What needs to be done:
Copy out all of the data below line for line, leaving every character unchanged.

Data to process:
-.-.-

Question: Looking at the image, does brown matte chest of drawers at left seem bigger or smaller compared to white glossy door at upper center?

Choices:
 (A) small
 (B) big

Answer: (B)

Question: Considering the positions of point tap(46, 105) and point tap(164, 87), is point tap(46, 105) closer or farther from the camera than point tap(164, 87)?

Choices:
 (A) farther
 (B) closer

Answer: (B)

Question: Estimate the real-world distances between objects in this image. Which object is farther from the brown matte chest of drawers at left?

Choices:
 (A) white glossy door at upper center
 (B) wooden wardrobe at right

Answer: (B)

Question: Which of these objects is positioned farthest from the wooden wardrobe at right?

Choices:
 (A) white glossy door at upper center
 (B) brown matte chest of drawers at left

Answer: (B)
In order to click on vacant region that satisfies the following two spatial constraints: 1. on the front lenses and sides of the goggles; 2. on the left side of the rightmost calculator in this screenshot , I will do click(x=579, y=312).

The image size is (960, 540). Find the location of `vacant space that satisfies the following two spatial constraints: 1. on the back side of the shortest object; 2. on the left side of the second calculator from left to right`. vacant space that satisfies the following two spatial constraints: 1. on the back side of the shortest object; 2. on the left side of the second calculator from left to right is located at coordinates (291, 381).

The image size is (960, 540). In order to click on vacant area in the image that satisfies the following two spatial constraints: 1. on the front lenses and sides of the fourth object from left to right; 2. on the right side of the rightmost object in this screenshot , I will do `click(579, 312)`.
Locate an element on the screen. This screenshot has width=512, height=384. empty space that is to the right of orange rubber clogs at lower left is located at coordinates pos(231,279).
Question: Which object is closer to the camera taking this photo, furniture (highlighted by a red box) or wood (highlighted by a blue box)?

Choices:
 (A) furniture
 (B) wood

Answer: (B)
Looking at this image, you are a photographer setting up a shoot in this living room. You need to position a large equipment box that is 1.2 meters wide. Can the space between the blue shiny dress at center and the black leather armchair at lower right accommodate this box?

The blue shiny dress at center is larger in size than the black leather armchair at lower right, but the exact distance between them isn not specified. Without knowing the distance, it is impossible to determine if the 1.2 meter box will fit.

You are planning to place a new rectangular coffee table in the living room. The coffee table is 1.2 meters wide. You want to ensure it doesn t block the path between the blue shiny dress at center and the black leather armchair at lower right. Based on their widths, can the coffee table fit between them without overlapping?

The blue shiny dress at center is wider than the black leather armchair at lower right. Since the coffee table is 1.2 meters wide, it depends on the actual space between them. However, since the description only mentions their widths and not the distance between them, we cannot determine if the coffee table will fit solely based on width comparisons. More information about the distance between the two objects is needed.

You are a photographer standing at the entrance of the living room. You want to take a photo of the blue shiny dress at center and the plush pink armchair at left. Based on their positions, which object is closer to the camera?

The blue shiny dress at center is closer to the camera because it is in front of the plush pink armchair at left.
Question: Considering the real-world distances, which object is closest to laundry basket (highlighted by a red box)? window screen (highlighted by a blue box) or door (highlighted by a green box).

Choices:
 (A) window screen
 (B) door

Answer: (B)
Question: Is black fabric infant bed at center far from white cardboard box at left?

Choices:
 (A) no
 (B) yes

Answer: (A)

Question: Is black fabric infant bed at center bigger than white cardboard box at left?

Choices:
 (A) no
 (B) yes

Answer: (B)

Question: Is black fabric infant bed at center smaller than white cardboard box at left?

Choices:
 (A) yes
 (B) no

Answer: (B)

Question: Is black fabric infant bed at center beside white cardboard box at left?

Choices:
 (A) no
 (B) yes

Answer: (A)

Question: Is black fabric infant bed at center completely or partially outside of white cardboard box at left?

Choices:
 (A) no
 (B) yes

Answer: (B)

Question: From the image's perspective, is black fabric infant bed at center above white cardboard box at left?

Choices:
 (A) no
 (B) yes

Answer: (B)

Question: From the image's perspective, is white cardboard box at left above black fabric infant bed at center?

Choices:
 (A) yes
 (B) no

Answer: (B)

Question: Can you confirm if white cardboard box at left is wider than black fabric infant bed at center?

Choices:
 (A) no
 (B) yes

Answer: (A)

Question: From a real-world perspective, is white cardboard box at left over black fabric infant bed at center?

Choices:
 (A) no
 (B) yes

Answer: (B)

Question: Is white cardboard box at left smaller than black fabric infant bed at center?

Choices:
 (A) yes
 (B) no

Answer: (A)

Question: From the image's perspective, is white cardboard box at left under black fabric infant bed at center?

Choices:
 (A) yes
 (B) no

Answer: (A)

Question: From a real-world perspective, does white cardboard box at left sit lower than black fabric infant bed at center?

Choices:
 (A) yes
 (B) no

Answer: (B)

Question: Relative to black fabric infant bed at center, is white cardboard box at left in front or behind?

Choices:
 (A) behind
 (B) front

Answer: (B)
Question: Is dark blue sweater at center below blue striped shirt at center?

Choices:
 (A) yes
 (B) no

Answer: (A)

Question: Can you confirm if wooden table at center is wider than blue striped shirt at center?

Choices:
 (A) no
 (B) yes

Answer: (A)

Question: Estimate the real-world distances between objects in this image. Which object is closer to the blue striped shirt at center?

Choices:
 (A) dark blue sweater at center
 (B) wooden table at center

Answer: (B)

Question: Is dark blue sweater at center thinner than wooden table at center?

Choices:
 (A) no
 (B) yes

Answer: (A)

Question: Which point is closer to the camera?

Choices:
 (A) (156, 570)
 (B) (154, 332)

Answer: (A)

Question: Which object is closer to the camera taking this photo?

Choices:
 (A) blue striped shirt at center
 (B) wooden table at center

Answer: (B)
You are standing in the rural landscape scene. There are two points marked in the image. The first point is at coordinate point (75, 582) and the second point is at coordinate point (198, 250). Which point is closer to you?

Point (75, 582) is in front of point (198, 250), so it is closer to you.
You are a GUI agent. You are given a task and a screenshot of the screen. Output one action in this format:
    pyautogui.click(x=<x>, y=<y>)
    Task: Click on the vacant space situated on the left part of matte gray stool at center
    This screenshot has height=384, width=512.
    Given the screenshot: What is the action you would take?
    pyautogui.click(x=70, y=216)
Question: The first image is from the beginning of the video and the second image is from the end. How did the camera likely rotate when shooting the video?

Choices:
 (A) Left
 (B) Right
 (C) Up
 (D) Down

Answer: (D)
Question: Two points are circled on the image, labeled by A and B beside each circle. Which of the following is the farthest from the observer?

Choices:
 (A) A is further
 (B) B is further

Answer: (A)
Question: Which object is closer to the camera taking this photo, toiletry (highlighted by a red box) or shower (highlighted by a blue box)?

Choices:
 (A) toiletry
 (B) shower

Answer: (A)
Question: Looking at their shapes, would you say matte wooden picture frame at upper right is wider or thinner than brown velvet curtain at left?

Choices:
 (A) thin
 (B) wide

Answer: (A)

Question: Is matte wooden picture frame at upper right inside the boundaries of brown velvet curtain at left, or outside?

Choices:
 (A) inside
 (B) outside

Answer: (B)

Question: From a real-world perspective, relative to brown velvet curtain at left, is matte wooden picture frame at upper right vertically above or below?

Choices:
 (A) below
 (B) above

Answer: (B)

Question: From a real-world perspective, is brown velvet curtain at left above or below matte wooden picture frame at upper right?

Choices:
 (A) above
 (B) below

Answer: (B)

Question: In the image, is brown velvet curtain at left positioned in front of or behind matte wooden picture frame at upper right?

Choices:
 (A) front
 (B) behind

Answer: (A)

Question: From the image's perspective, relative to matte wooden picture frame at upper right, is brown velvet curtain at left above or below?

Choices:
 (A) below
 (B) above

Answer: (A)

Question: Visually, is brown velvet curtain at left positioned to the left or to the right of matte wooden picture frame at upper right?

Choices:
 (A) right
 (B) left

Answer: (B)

-.-.-

Your solution:
Question: Looking at the image, does brown matte chest of drawers at left seem bigger or smaller compared to white glossy door at upper center?

Choices:
 (A) small
 (B) big

Answer: (B)

Question: Considering the positions of point tap(46, 105) and point tap(164, 87), is point tap(46, 105) closer or farther from the camera than point tap(164, 87)?

Choices:
 (A) farther
 (B) closer

Answer: (B)

Question: Estimate the real-world distances between objects in this image. Which object is farther from the brown matte chest of drawers at left?

Choices:
 (A) white glossy door at upper center
 (B) wooden wardrobe at right

Answer: (B)

Question: Which of these objects is positioned farthest from the wooden wardrobe at right?

Choices:
 (A) white glossy door at upper center
 (B) brown matte chest of drawers at left

Answer: (B)
In order to click on vacant region that satisfies the following two spatial constraints: 1. on the front lenses and sides of the goggles; 2. on the left side of the rightmost calculator in this screenshot , I will do click(x=579, y=312).

The image size is (960, 540). Find the location of `vacant space that satisfies the following two spatial constraints: 1. on the back side of the shortest object; 2. on the left side of the second calculator from left to right`. vacant space that satisfies the following two spatial constraints: 1. on the back side of the shortest object; 2. on the left side of the second calculator from left to right is located at coordinates (291, 381).

The image size is (960, 540). In order to click on vacant area in the image that satisfies the following two spatial constraints: 1. on the front lenses and sides of the fourth object from left to right; 2. on the right side of the rightmost object in this screenshot , I will do `click(579, 312)`.
Locate an element on the screen. This screenshot has width=512, height=384. empty space that is to the right of orange rubber clogs at lower left is located at coordinates pos(231,279).
Question: Which object is closer to the camera taking this photo, furniture (highlighted by a red box) or wood (highlighted by a blue box)?

Choices:
 (A) furniture
 (B) wood

Answer: (B)
Looking at this image, you are a photographer setting up a shoot in this living room. You need to position a large equipment box that is 1.2 meters wide. Can the space between the blue shiny dress at center and the black leather armchair at lower right accommodate this box?

The blue shiny dress at center is larger in size than the black leather armchair at lower right, but the exact distance between them isn not specified. Without knowing the distance, it is impossible to determine if the 1.2 meter box will fit.

You are planning to place a new rectangular coffee table in the living room. The coffee table is 1.2 meters wide. You want to ensure it doesn t block the path between the blue shiny dress at center and the black leather armchair at lower right. Based on their widths, can the coffee table fit between them without overlapping?

The blue shiny dress at center is wider than the black leather armchair at lower right. Since the coffee table is 1.2 meters wide, it depends on the actual space between them. However, since the description only mentions their widths and not the distance between them, we cannot determine if the coffee table will fit solely based on width comparisons. More information about the distance between the two objects is needed.

You are a photographer standing at the entrance of the living room. You want to take a photo of the blue shiny dress at center and the plush pink armchair at left. Based on their positions, which object is closer to the camera?

The blue shiny dress at center is closer to the camera because it is in front of the plush pink armchair at left.
Question: Considering the real-world distances, which object is closest to laundry basket (highlighted by a red box)? window screen (highlighted by a blue box) or door (highlighted by a green box).

Choices:
 (A) window screen
 (B) door

Answer: (B)
Question: Is black fabric infant bed at center far from white cardboard box at left?

Choices:
 (A) no
 (B) yes

Answer: (A)

Question: Is black fabric infant bed at center bigger than white cardboard box at left?

Choices:
 (A) no
 (B) yes

Answer: (B)

Question: Is black fabric infant bed at center smaller than white cardboard box at left?

Choices:
 (A) yes
 (B) no

Answer: (B)

Question: Is black fabric infant bed at center beside white cardboard box at left?

Choices:
 (A) no
 (B) yes

Answer: (A)

Question: Is black fabric infant bed at center completely or partially outside of white cardboard box at left?

Choices:
 (A) no
 (B) yes

Answer: (B)

Question: From the image's perspective, is black fabric infant bed at center above white cardboard box at left?

Choices:
 (A) no
 (B) yes

Answer: (B)

Question: From the image's perspective, is white cardboard box at left above black fabric infant bed at center?

Choices:
 (A) yes
 (B) no

Answer: (B)

Question: Can you confirm if white cardboard box at left is wider than black fabric infant bed at center?

Choices:
 (A) no
 (B) yes

Answer: (A)

Question: From a real-world perspective, is white cardboard box at left over black fabric infant bed at center?

Choices:
 (A) no
 (B) yes

Answer: (B)

Question: Is white cardboard box at left smaller than black fabric infant bed at center?

Choices:
 (A) yes
 (B) no

Answer: (A)

Question: From the image's perspective, is white cardboard box at left under black fabric infant bed at center?

Choices:
 (A) yes
 (B) no

Answer: (A)

Question: From a real-world perspective, does white cardboard box at left sit lower than black fabric infant bed at center?

Choices:
 (A) yes
 (B) no

Answer: (B)

Question: Relative to black fabric infant bed at center, is white cardboard box at left in front or behind?

Choices:
 (A) behind
 (B) front

Answer: (B)
Question: Is dark blue sweater at center below blue striped shirt at center?

Choices:
 (A) yes
 (B) no

Answer: (A)

Question: Can you confirm if wooden table at center is wider than blue striped shirt at center?

Choices:
 (A) no
 (B) yes

Answer: (A)

Question: Estimate the real-world distances between objects in this image. Which object is closer to the blue striped shirt at center?

Choices:
 (A) dark blue sweater at center
 (B) wooden table at center

Answer: (B)

Question: Is dark blue sweater at center thinner than wooden table at center?

Choices:
 (A) no
 (B) yes

Answer: (A)

Question: Which point is closer to the camera?

Choices:
 (A) (156, 570)
 (B) (154, 332)

Answer: (A)

Question: Which object is closer to the camera taking this photo?

Choices:
 (A) blue striped shirt at center
 (B) wooden table at center

Answer: (B)
You are standing in the rural landscape scene. There are two points marked in the image. The first point is at coordinate point (75, 582) and the second point is at coordinate point (198, 250). Which point is closer to you?

Point (75, 582) is in front of point (198, 250), so it is closer to you.
You are a GUI agent. You are given a task and a screenshot of the screen. Output one action in this format:
    pyautogui.click(x=<x>, y=<y>)
    Task: Click on the vacant space situated on the left part of matte gray stool at center
    This screenshot has height=384, width=512.
    Given the screenshot: What is the action you would take?
    pyautogui.click(x=70, y=216)
Question: The first image is from the beginning of the video and the second image is from the end. How did the camera likely rotate when shooting the video?

Choices:
 (A) Left
 (B) Right
 (C) Up
 (D) Down

Answer: (D)
Question: Two points are circled on the image, labeled by A and B beside each circle. Which of the following is the farthest from the observer?

Choices:
 (A) A is further
 (B) B is further

Answer: (A)
Question: Which object is closer to the camera taking this photo, toiletry (highlighted by a red box) or shower (highlighted by a blue box)?

Choices:
 (A) toiletry
 (B) shower

Answer: (A)
Question: Looking at their shapes, would you say matte wooden picture frame at upper right is wider or thinner than brown velvet curtain at left?

Choices:
 (A) thin
 (B) wide

Answer: (A)

Question: Is matte wooden picture frame at upper right inside the boundaries of brown velvet curtain at left, or outside?

Choices:
 (A) inside
 (B) outside

Answer: (B)

Question: From a real-world perspective, relative to brown velvet curtain at left, is matte wooden picture frame at upper right vertically above or below?

Choices:
 (A) below
 (B) above

Answer: (B)

Question: From a real-world perspective, is brown velvet curtain at left above or below matte wooden picture frame at upper right?

Choices:
 (A) above
 (B) below

Answer: (B)

Question: In the image, is brown velvet curtain at left positioned in front of or behind matte wooden picture frame at upper right?

Choices:
 (A) front
 (B) behind

Answer: (A)

Question: From the image's perspective, relative to matte wooden picture frame at upper right, is brown velvet curtain at left above or below?

Choices:
 (A) below
 (B) above

Answer: (A)

Question: Visually, is brown velvet curtain at left positioned to the left or to the right of matte wooden picture frame at upper right?

Choices:
 (A) right
 (B) left

Answer: (B)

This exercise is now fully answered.